─── RAW DATA

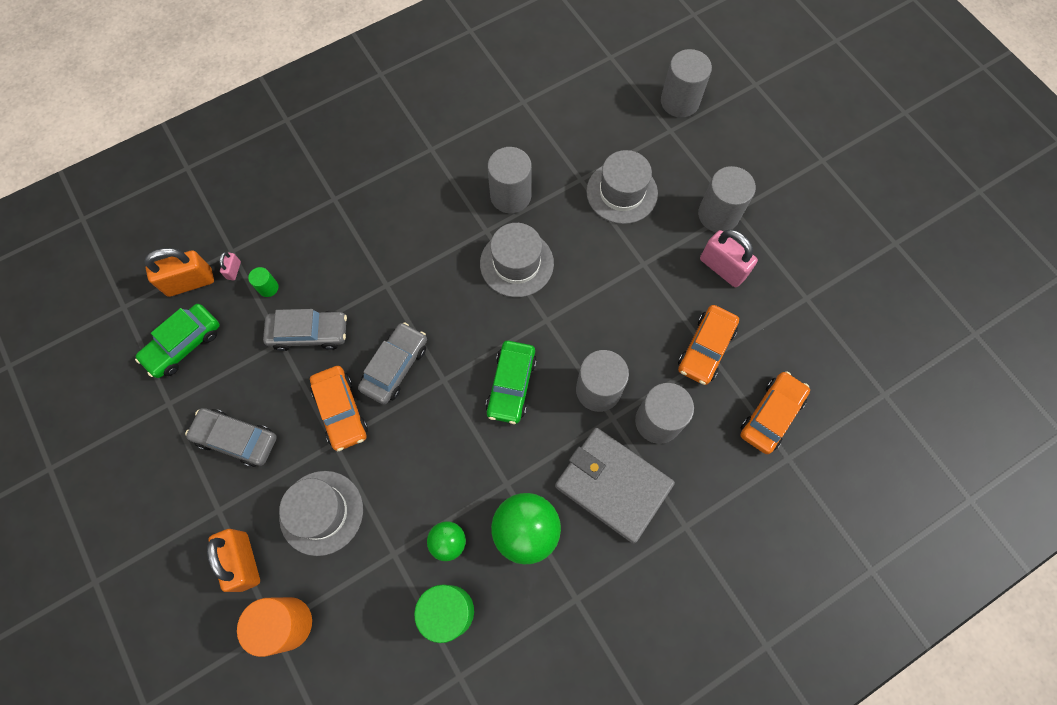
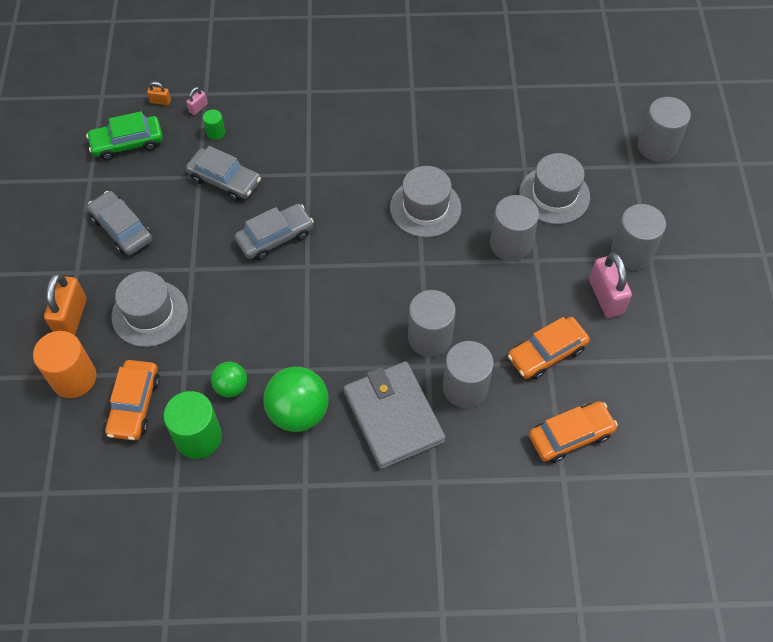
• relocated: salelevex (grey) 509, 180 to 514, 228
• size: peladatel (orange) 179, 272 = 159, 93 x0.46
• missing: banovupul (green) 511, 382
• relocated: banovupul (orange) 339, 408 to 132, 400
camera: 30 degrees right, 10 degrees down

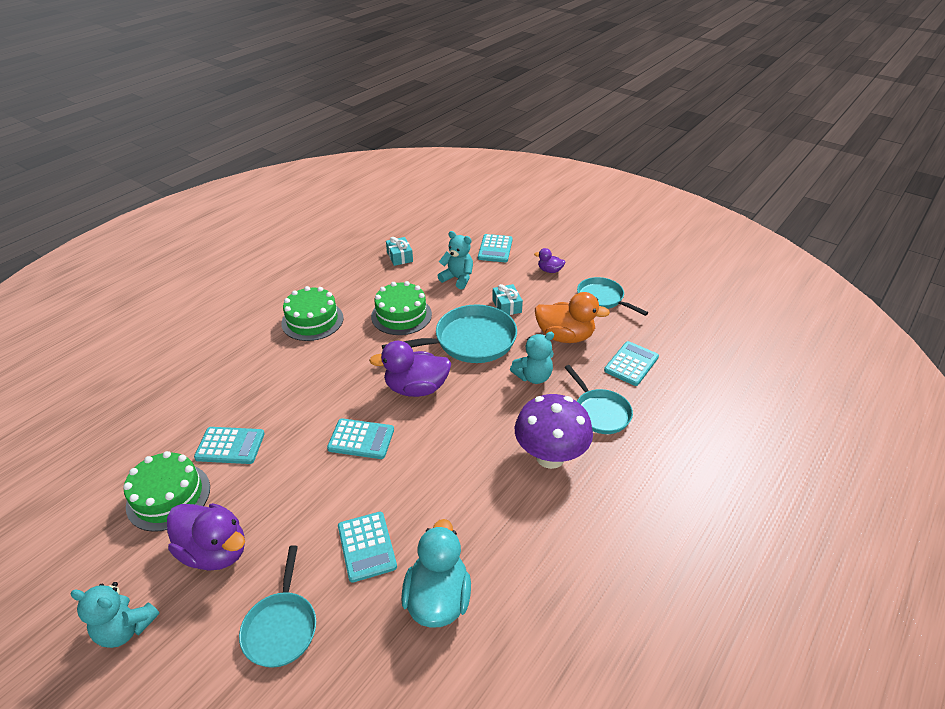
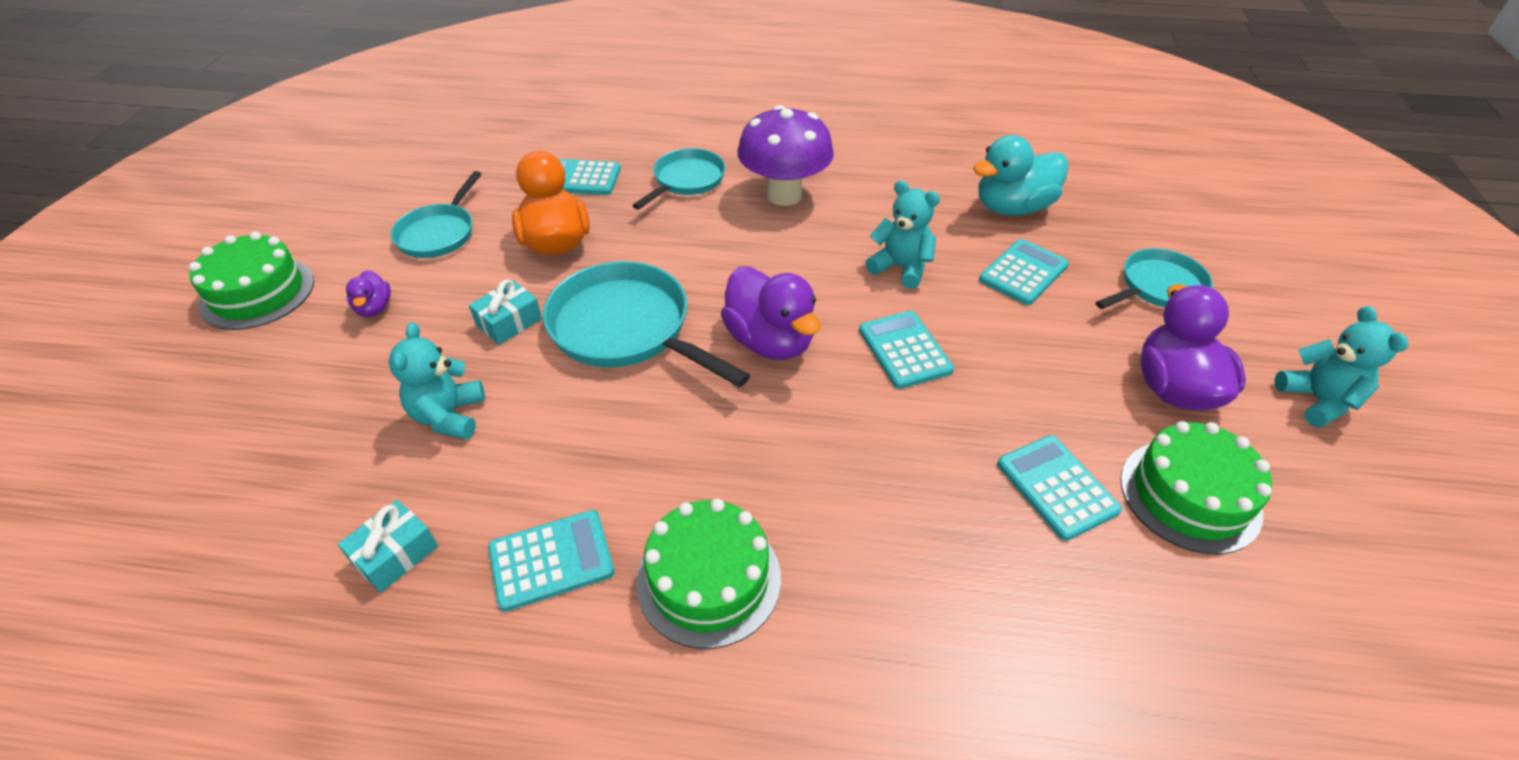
• relocated: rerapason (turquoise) 495, 248 to 551, 561
• relocated: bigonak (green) 401, 308 to 251, 281
• relocated: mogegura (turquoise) 532, 358 to 902, 235
camera: 120 degrees left, 5 degrees up

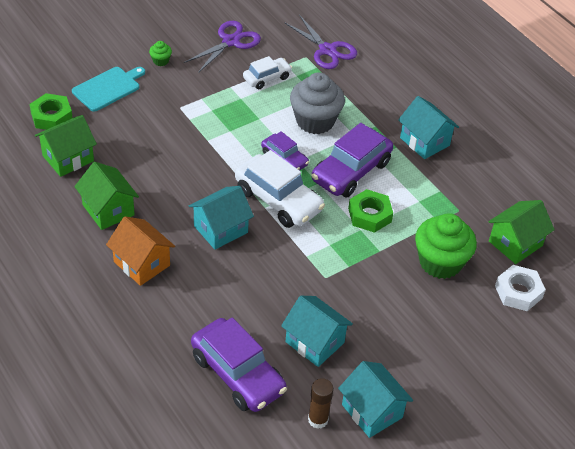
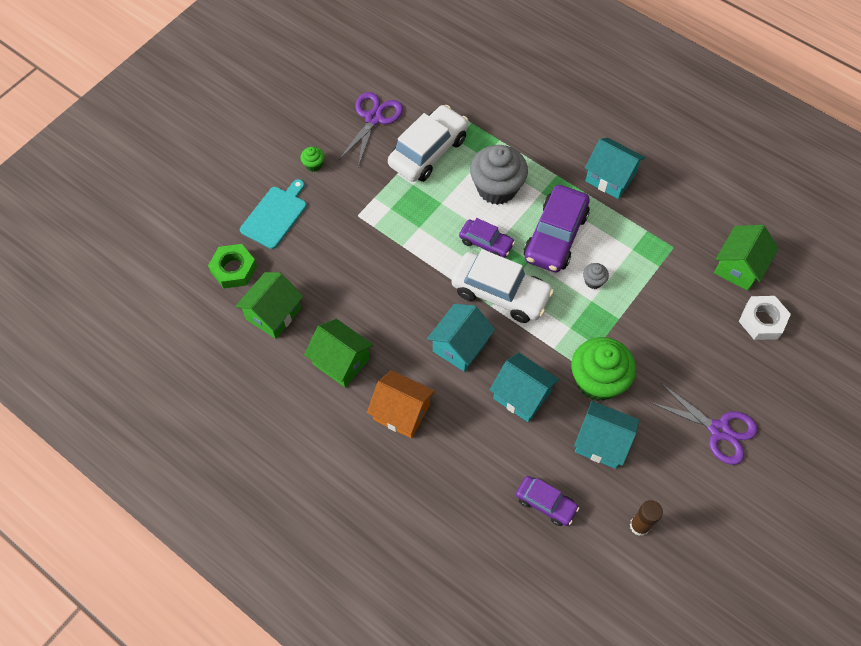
• relocated: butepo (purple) 321, 42 to 703, 424
• size: banovupul (white) 267, 72 = 428, 143 x1.76
• exchanged: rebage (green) 370, 211 to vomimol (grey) 596, 276
• relocated: vomimol (green) 446, 246 to 603, 369
• size: banovupul (purple) 239, 364 = 547, 501 x0.57
• relocated: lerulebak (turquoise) 375, 399 to 524, 387
camera: 15 degrees left, 15 degrees up

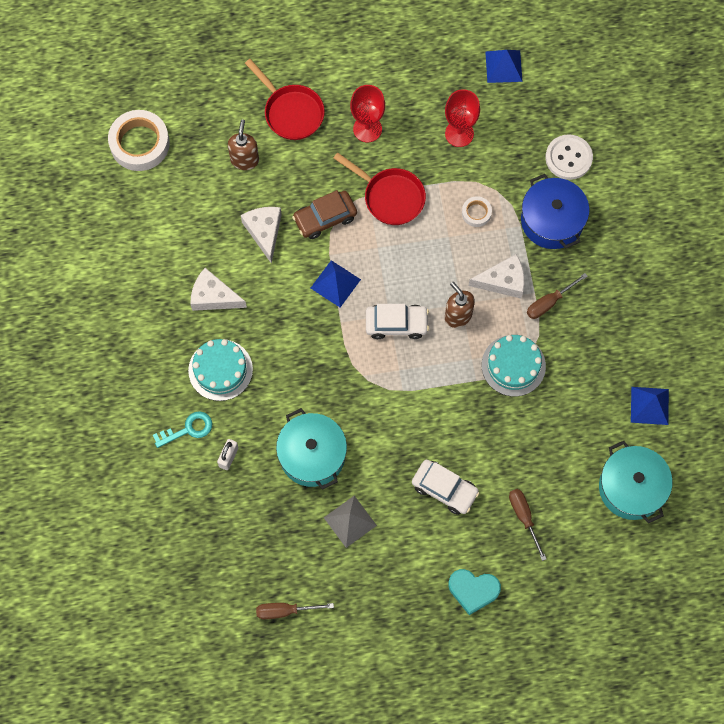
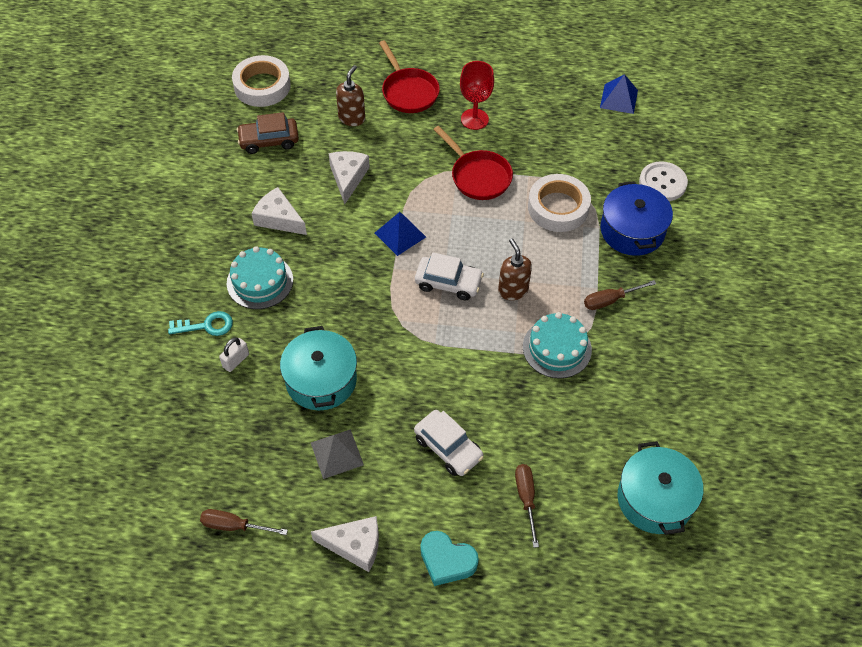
• missing: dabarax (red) 462, 118
• relocated: banovupul (brown) 324, 214 to 268, 133
• size: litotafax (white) 477, 211 = 559, 203 x2.03
• relocated: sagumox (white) 496, 276 to 345, 544
• missing: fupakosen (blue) 650, 406
camera: 15 degrees right, 15 degrees down

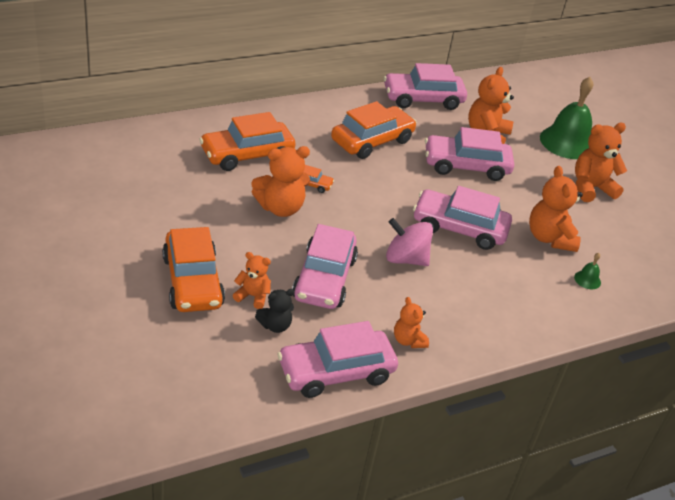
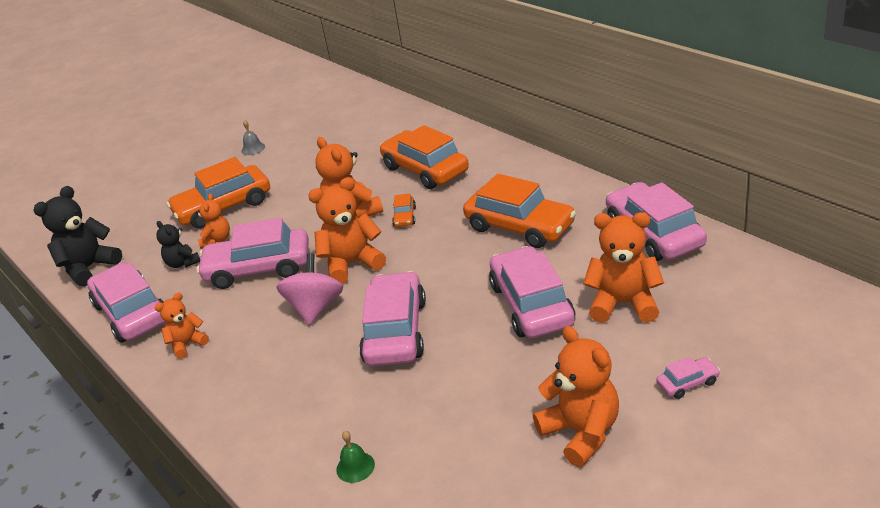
• exchanged: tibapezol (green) 566, 118 to banovupul (pink) 688, 378
• relocated: mogegura (orange) 556, 209 to 347, 230
• appeared: tibapezol (grey) 253, 137
• appeared: mogegura (black) 77, 236
camera: 85 degrees right, 5 degrees down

──────

§ **TASK STATEMENT**: Set down all entries above again, exactly, without images.

§ **REPLY**:
• relocated: salelevex (grey) 509, 180 to 514, 228
• size: peladatel (orange) 179, 272 = 159, 93 x0.46
• missing: banovupul (green) 511, 382
• relocated: banovupul (orange) 339, 408 to 132, 400
camera: 30 degrees right, 10 degrees down

• relocated: rerapason (turquoise) 495, 248 to 551, 561
• relocated: bigonak (green) 401, 308 to 251, 281
• relocated: mogegura (turquoise) 532, 358 to 902, 235
camera: 120 degrees left, 5 degrees up

• relocated: butepo (purple) 321, 42 to 703, 424
• size: banovupul (white) 267, 72 = 428, 143 x1.76
• exchanged: rebage (green) 370, 211 to vomimol (grey) 596, 276
• relocated: vomimol (green) 446, 246 to 603, 369
• size: banovupul (purple) 239, 364 = 547, 501 x0.57
• relocated: lerulebak (turquoise) 375, 399 to 524, 387
camera: 15 degrees left, 15 degrees up

• missing: dabarax (red) 462, 118
• relocated: banovupul (brown) 324, 214 to 268, 133
• size: litotafax (white) 477, 211 = 559, 203 x2.03
• relocated: sagumox (white) 496, 276 to 345, 544
• missing: fupakosen (blue) 650, 406
camera: 15 degrees right, 15 degrees down

• exchanged: tibapezol (green) 566, 118 to banovupul (pink) 688, 378
• relocated: mogegura (orange) 556, 209 to 347, 230
• appeared: tibapezol (grey) 253, 137
• appeared: mogegura (black) 77, 236
camera: 85 degrees right, 5 degrees down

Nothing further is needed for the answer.